RECORDS SUPPLIED section start
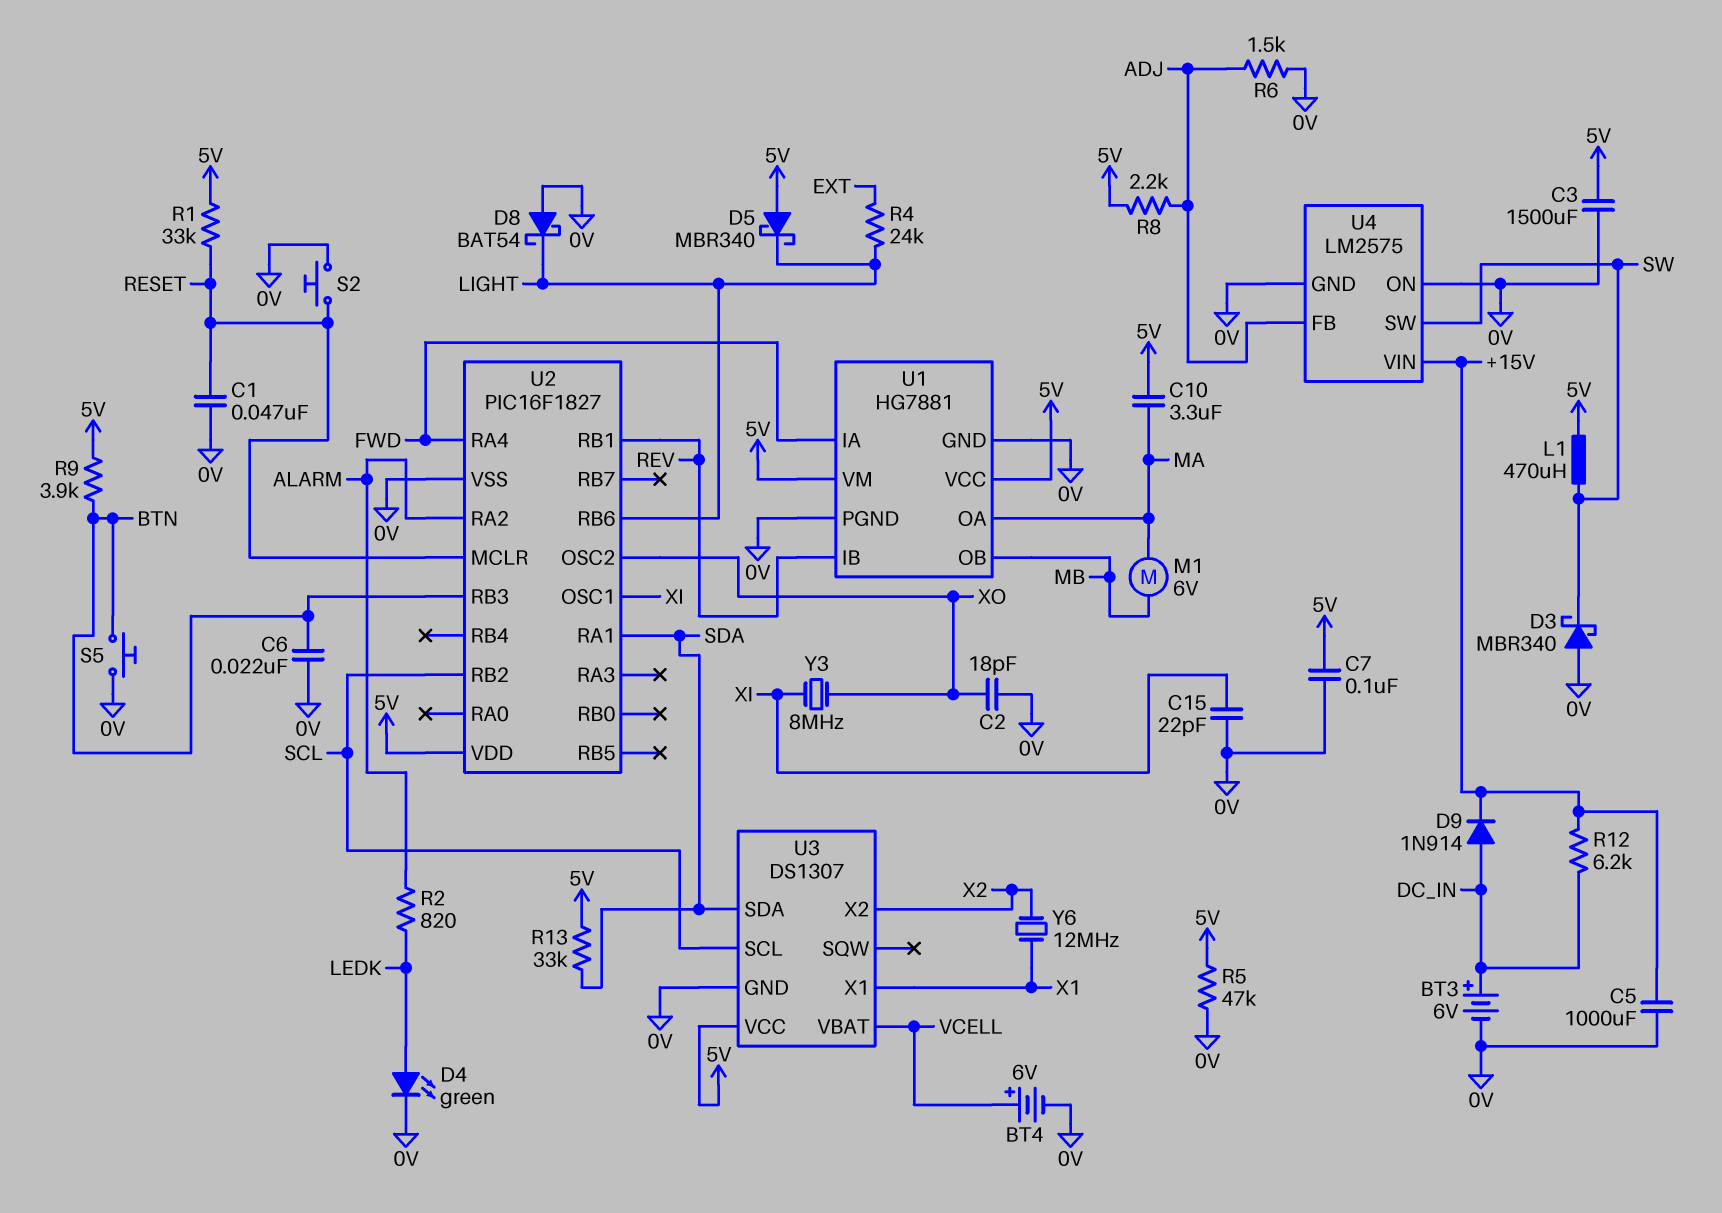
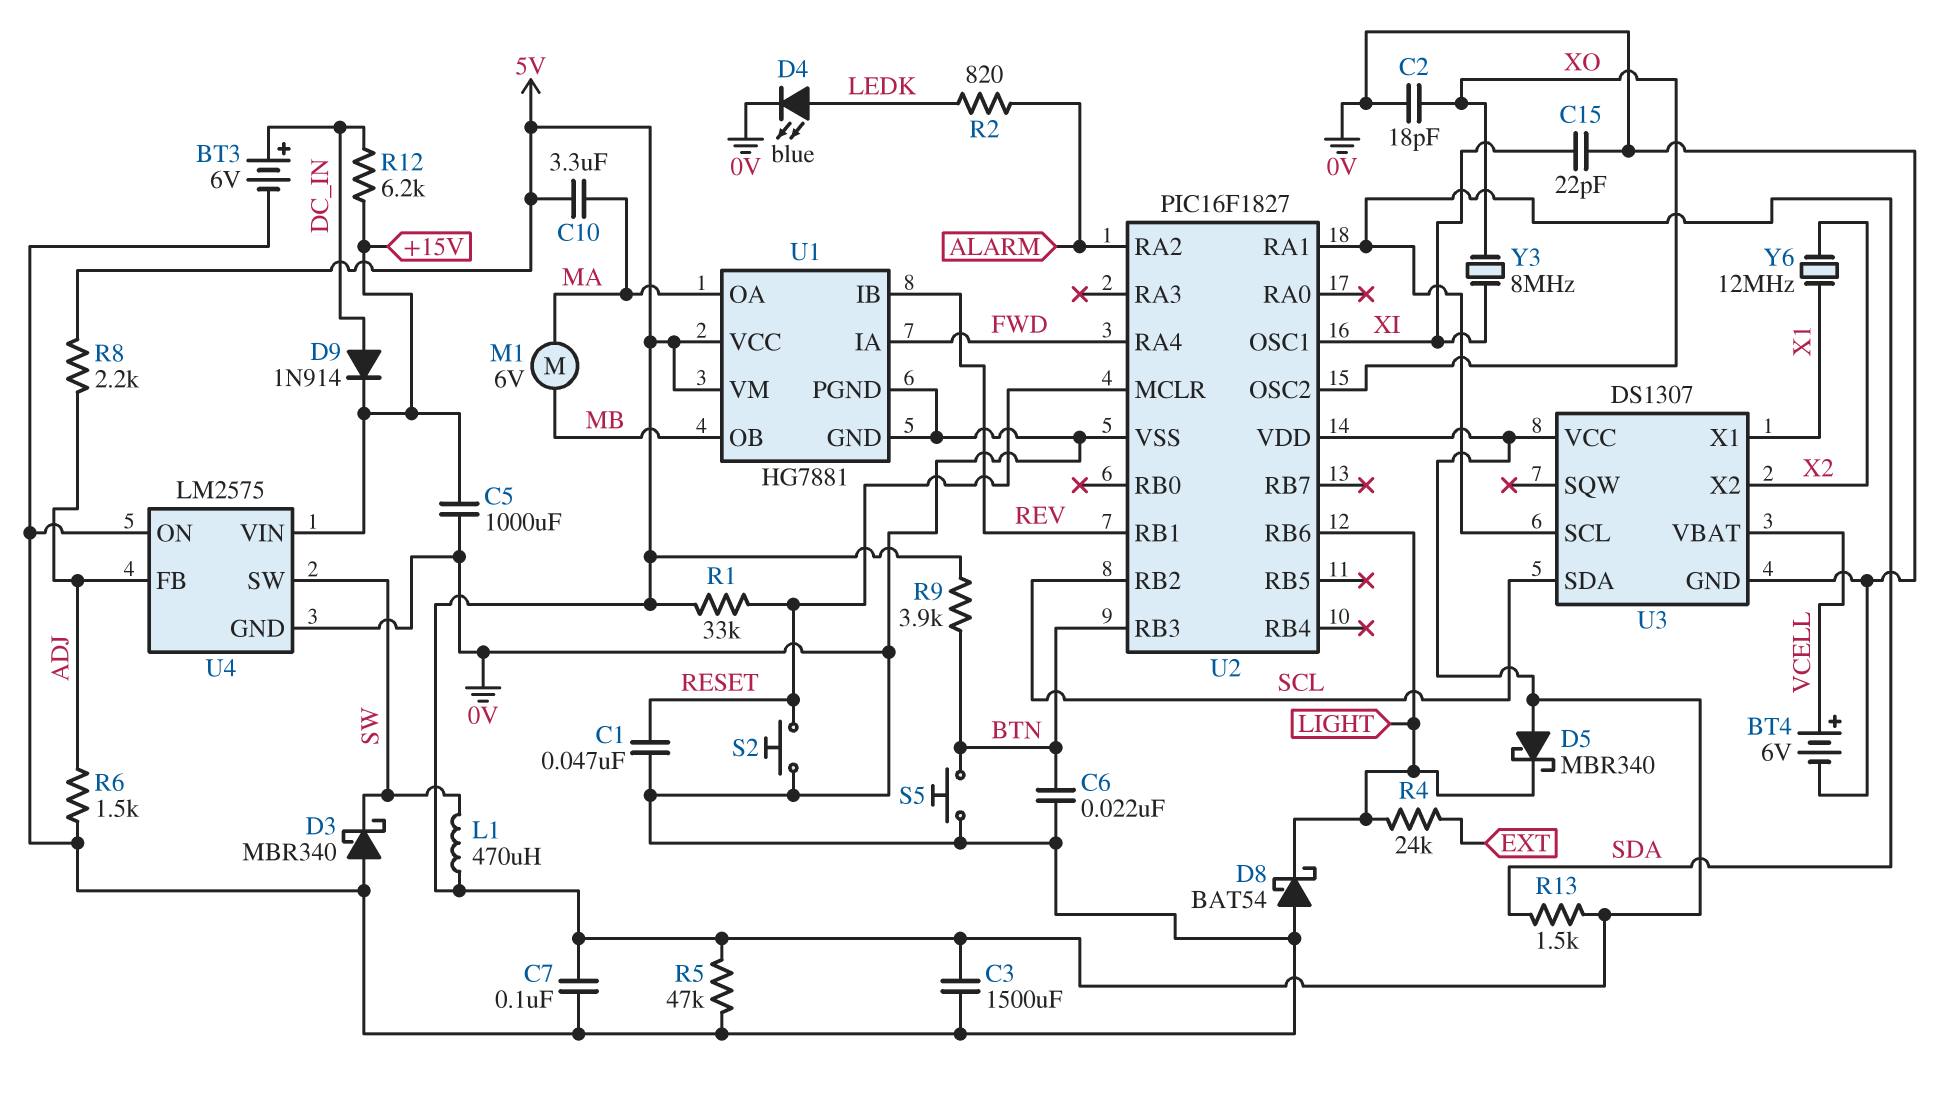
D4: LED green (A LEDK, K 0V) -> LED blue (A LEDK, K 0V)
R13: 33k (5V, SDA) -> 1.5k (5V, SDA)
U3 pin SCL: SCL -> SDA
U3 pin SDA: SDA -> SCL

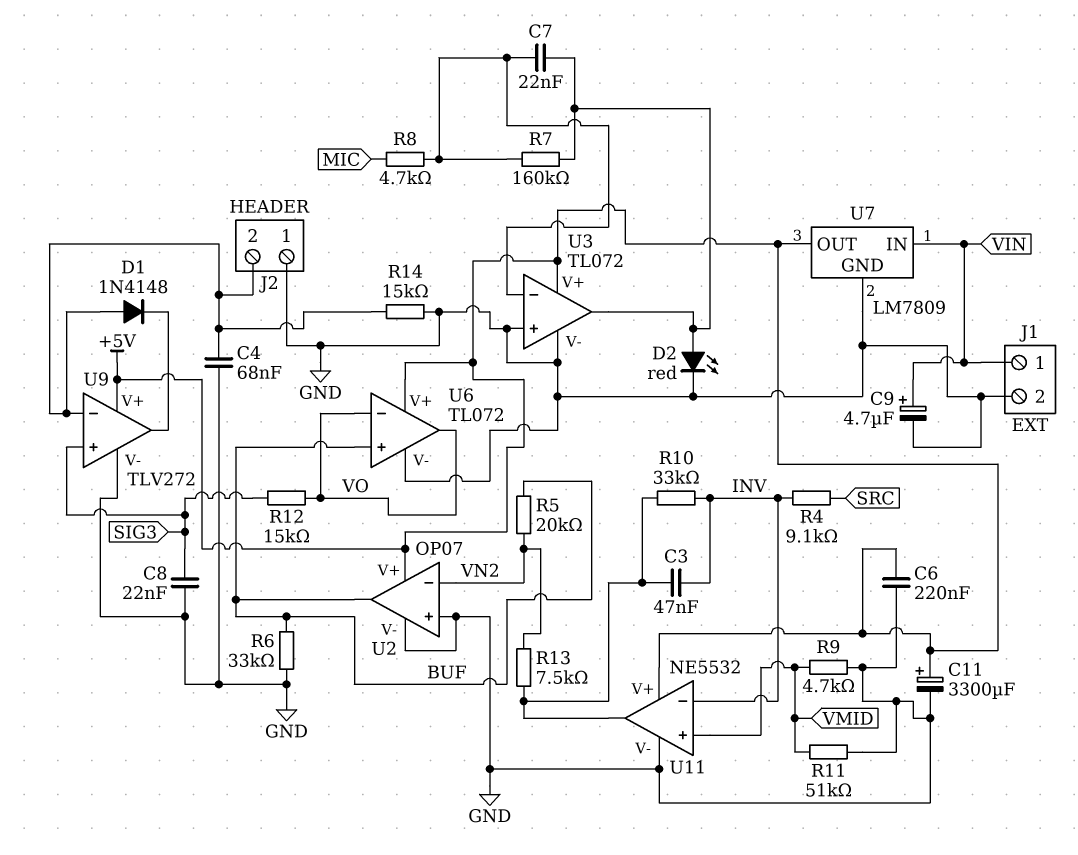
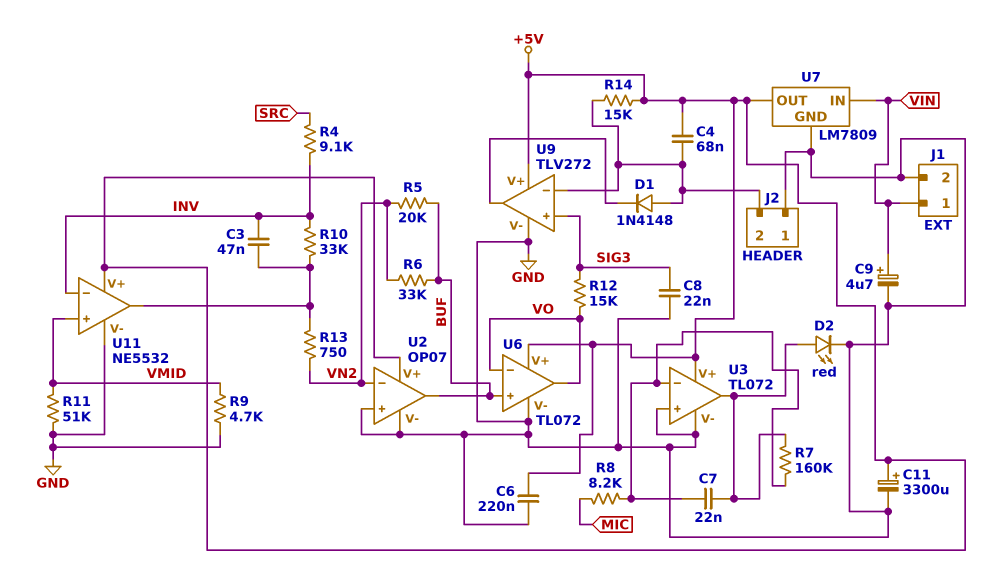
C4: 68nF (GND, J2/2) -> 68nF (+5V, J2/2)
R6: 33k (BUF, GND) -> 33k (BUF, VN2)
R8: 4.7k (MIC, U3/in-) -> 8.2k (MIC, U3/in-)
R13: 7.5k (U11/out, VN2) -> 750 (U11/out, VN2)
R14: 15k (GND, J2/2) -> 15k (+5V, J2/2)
RECORDS SUPPLIED section end
Starting with the line that contains "U3 pin SCL: SCL -> SDA", give the lines again exactly as they appear through the last line of the data, pictures excluded.

U3 pin SCL: SCL -> SDA
U3 pin SDA: SDA -> SCL

C4: 68nF (GND, J2/2) -> 68nF (+5V, J2/2)
R6: 33k (BUF, GND) -> 33k (BUF, VN2)
R8: 4.7k (MIC, U3/in-) -> 8.2k (MIC, U3/in-)
R13: 7.5k (U11/out, VN2) -> 750 (U11/out, VN2)
R14: 15k (GND, J2/2) -> 15k (+5V, J2/2)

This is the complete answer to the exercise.